(Items drawn from a data source)

•••

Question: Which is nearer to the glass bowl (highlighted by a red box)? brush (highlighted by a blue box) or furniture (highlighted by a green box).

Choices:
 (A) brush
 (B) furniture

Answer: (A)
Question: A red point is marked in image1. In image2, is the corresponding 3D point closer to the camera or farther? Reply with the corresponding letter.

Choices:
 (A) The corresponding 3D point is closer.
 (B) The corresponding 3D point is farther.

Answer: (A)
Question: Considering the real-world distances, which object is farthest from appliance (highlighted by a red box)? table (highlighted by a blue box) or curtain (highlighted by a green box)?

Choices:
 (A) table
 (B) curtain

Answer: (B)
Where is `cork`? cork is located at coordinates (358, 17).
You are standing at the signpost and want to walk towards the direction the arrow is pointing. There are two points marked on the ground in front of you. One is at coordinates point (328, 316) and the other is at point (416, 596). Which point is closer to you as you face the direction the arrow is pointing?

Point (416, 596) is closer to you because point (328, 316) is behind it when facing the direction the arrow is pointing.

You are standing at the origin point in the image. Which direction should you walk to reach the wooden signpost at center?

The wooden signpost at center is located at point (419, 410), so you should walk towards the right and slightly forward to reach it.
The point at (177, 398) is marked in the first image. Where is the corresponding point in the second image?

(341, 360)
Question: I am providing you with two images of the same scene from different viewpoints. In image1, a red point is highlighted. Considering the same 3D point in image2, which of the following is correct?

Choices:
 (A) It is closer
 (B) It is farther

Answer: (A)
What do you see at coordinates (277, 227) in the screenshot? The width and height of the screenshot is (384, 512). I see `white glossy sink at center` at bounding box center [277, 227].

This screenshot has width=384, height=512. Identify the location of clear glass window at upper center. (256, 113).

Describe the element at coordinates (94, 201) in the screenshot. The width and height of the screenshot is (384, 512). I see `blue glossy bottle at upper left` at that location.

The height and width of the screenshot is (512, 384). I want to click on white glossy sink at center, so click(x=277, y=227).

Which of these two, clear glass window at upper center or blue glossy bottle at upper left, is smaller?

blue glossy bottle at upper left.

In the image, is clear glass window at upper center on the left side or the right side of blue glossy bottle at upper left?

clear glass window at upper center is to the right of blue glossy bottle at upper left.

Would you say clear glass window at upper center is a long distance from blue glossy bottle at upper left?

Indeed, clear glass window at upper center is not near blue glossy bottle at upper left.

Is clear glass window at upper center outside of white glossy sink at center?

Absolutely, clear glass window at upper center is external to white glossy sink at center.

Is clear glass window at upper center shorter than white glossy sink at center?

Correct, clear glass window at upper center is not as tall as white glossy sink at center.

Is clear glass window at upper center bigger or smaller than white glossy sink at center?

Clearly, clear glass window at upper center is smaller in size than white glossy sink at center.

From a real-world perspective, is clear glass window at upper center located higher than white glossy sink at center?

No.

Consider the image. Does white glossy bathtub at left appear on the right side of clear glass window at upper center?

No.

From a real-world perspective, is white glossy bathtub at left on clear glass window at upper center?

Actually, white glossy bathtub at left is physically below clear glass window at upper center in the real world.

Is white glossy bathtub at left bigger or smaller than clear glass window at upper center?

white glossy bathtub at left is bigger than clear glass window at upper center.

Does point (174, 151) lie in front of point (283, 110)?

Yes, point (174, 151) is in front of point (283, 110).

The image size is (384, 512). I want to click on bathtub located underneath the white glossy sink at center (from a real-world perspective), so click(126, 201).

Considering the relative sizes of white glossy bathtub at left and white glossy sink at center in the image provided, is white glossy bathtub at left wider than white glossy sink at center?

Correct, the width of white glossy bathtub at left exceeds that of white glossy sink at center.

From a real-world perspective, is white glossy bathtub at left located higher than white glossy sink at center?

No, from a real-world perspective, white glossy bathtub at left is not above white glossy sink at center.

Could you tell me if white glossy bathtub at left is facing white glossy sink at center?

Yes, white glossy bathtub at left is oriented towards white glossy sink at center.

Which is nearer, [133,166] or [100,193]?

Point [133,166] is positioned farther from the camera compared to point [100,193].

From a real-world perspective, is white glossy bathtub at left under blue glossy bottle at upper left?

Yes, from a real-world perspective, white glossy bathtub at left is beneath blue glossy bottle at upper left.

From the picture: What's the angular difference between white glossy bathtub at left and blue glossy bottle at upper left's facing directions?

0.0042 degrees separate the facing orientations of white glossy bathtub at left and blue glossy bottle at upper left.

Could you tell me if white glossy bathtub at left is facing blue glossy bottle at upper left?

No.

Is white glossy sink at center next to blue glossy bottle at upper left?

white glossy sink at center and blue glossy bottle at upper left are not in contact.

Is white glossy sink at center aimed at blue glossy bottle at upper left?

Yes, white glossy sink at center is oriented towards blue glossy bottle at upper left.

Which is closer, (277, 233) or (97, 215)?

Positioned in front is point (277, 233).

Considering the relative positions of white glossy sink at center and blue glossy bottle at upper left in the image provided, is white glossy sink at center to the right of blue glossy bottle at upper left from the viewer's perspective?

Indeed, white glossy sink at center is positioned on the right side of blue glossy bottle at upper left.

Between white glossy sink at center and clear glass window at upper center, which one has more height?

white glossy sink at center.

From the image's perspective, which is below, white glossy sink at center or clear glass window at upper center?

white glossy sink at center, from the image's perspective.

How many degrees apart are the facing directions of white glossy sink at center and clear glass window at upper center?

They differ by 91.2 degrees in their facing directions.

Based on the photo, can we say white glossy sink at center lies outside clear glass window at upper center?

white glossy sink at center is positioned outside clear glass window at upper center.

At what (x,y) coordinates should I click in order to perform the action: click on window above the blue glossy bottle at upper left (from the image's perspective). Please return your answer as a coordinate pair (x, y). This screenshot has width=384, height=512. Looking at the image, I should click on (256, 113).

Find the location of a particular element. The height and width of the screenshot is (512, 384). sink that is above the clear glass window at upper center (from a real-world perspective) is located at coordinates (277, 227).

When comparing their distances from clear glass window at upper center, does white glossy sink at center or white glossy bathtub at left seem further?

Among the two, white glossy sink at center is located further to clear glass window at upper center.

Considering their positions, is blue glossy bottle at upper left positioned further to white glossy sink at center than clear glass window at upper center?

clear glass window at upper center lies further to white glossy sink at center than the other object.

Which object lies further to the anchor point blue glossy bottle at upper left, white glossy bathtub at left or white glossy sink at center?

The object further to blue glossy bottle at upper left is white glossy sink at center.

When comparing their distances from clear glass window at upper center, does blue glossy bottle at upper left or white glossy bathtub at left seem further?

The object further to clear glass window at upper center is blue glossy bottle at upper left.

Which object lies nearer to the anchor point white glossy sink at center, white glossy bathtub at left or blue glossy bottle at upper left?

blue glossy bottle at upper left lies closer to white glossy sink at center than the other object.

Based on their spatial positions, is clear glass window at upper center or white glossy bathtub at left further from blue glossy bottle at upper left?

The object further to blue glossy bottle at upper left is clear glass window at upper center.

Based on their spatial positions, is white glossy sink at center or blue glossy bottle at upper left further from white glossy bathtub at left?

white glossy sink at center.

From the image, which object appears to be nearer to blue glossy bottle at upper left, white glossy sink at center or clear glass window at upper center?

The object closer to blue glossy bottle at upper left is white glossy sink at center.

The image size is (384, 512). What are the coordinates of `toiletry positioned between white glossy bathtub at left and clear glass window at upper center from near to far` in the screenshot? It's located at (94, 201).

•••

**WORK INSTRUCTIONS**.
Reproduce all of the data above line for line, without changing anything.

**SOLUTION TO THIS EXERCISE**.
Question: Which is nearer to the glass bowl (highlighted by a red box)? brush (highlighted by a blue box) or furniture (highlighted by a green box).

Choices:
 (A) brush
 (B) furniture

Answer: (A)
Question: A red point is marked in image1. In image2, is the corresponding 3D point closer to the camera or farther? Reply with the corresponding letter.

Choices:
 (A) The corresponding 3D point is closer.
 (B) The corresponding 3D point is farther.

Answer: (A)
Question: Considering the real-world distances, which object is farthest from appliance (highlighted by a red box)? table (highlighted by a blue box) or curtain (highlighted by a green box)?

Choices:
 (A) table
 (B) curtain

Answer: (B)
Where is `cork`? cork is located at coordinates (358, 17).
You are standing at the signpost and want to walk towards the direction the arrow is pointing. There are two points marked on the ground in front of you. One is at coordinates point (328, 316) and the other is at point (416, 596). Which point is closer to you as you face the direction the arrow is pointing?

Point (416, 596) is closer to you because point (328, 316) is behind it when facing the direction the arrow is pointing.

You are standing at the origin point in the image. Which direction should you walk to reach the wooden signpost at center?

The wooden signpost at center is located at point (419, 410), so you should walk towards the right and slightly forward to reach it.
The point at (177, 398) is marked in the first image. Where is the corresponding point in the second image?

(341, 360)
Question: I am providing you with two images of the same scene from different viewpoints. In image1, a red point is highlighted. Considering the same 3D point in image2, which of the following is correct?

Choices:
 (A) It is closer
 (B) It is farther

Answer: (A)
What do you see at coordinates (277, 227) in the screenshot? The width and height of the screenshot is (384, 512). I see `white glossy sink at center` at bounding box center [277, 227].

This screenshot has width=384, height=512. Identify the location of clear glass window at upper center. (256, 113).

Describe the element at coordinates (94, 201) in the screenshot. The width and height of the screenshot is (384, 512). I see `blue glossy bottle at upper left` at that location.

The height and width of the screenshot is (512, 384). I want to click on white glossy sink at center, so click(x=277, y=227).

Which of these two, clear glass window at upper center or blue glossy bottle at upper left, is smaller?

blue glossy bottle at upper left.

In the image, is clear glass window at upper center on the left side or the right side of blue glossy bottle at upper left?

clear glass window at upper center is to the right of blue glossy bottle at upper left.

Would you say clear glass window at upper center is a long distance from blue glossy bottle at upper left?

Indeed, clear glass window at upper center is not near blue glossy bottle at upper left.

Is clear glass window at upper center outside of white glossy sink at center?

Absolutely, clear glass window at upper center is external to white glossy sink at center.

Is clear glass window at upper center shorter than white glossy sink at center?

Correct, clear glass window at upper center is not as tall as white glossy sink at center.

Is clear glass window at upper center bigger or smaller than white glossy sink at center?

Clearly, clear glass window at upper center is smaller in size than white glossy sink at center.

From a real-world perspective, is clear glass window at upper center located higher than white glossy sink at center?

No.

Consider the image. Does white glossy bathtub at left appear on the right side of clear glass window at upper center?

No.

From a real-world perspective, is white glossy bathtub at left on clear glass window at upper center?

Actually, white glossy bathtub at left is physically below clear glass window at upper center in the real world.

Is white glossy bathtub at left bigger or smaller than clear glass window at upper center?

white glossy bathtub at left is bigger than clear glass window at upper center.

Does point (174, 151) lie in front of point (283, 110)?

Yes, point (174, 151) is in front of point (283, 110).

The image size is (384, 512). I want to click on bathtub located underneath the white glossy sink at center (from a real-world perspective), so click(126, 201).

Considering the relative sizes of white glossy bathtub at left and white glossy sink at center in the image provided, is white glossy bathtub at left wider than white glossy sink at center?

Correct, the width of white glossy bathtub at left exceeds that of white glossy sink at center.

From a real-world perspective, is white glossy bathtub at left located higher than white glossy sink at center?

No, from a real-world perspective, white glossy bathtub at left is not above white glossy sink at center.

Could you tell me if white glossy bathtub at left is facing white glossy sink at center?

Yes, white glossy bathtub at left is oriented towards white glossy sink at center.

Which is nearer, [133,166] or [100,193]?

Point [133,166] is positioned farther from the camera compared to point [100,193].

From a real-world perspective, is white glossy bathtub at left under blue glossy bottle at upper left?

Yes, from a real-world perspective, white glossy bathtub at left is beneath blue glossy bottle at upper left.

From the picture: What's the angular difference between white glossy bathtub at left and blue glossy bottle at upper left's facing directions?

0.0042 degrees separate the facing orientations of white glossy bathtub at left and blue glossy bottle at upper left.

Could you tell me if white glossy bathtub at left is facing blue glossy bottle at upper left?

No.

Is white glossy sink at center next to blue glossy bottle at upper left?

white glossy sink at center and blue glossy bottle at upper left are not in contact.

Is white glossy sink at center aimed at blue glossy bottle at upper left?

Yes, white glossy sink at center is oriented towards blue glossy bottle at upper left.

Which is closer, (277, 233) or (97, 215)?

Positioned in front is point (277, 233).

Considering the relative positions of white glossy sink at center and blue glossy bottle at upper left in the image provided, is white glossy sink at center to the right of blue glossy bottle at upper left from the viewer's perspective?

Indeed, white glossy sink at center is positioned on the right side of blue glossy bottle at upper left.

Between white glossy sink at center and clear glass window at upper center, which one has more height?

white glossy sink at center.

From the image's perspective, which is below, white glossy sink at center or clear glass window at upper center?

white glossy sink at center, from the image's perspective.

How many degrees apart are the facing directions of white glossy sink at center and clear glass window at upper center?

They differ by 91.2 degrees in their facing directions.

Based on the photo, can we say white glossy sink at center lies outside clear glass window at upper center?

white glossy sink at center is positioned outside clear glass window at upper center.

At what (x,y) coordinates should I click in order to perform the action: click on window above the blue glossy bottle at upper left (from the image's perspective). Please return your answer as a coordinate pair (x, y). This screenshot has width=384, height=512. Looking at the image, I should click on (256, 113).

Find the location of a particular element. The height and width of the screenshot is (512, 384). sink that is above the clear glass window at upper center (from a real-world perspective) is located at coordinates (277, 227).

When comparing their distances from clear glass window at upper center, does white glossy sink at center or white glossy bathtub at left seem further?

Among the two, white glossy sink at center is located further to clear glass window at upper center.

Considering their positions, is blue glossy bottle at upper left positioned further to white glossy sink at center than clear glass window at upper center?

clear glass window at upper center lies further to white glossy sink at center than the other object.

Which object lies further to the anchor point blue glossy bottle at upper left, white glossy bathtub at left or white glossy sink at center?

The object further to blue glossy bottle at upper left is white glossy sink at center.

When comparing their distances from clear glass window at upper center, does blue glossy bottle at upper left or white glossy bathtub at left seem further?

The object further to clear glass window at upper center is blue glossy bottle at upper left.

Which object lies nearer to the anchor point white glossy sink at center, white glossy bathtub at left or blue glossy bottle at upper left?

blue glossy bottle at upper left lies closer to white glossy sink at center than the other object.

Based on their spatial positions, is clear glass window at upper center or white glossy bathtub at left further from blue glossy bottle at upper left?

The object further to blue glossy bottle at upper left is clear glass window at upper center.

Based on their spatial positions, is white glossy sink at center or blue glossy bottle at upper left further from white glossy bathtub at left?

white glossy sink at center.

From the image, which object appears to be nearer to blue glossy bottle at upper left, white glossy sink at center or clear glass window at upper center?

The object closer to blue glossy bottle at upper left is white glossy sink at center.

The image size is (384, 512). What are the coordinates of `toiletry positioned between white glossy bathtub at left and clear glass window at upper center from near to far` in the screenshot? It's located at (94, 201).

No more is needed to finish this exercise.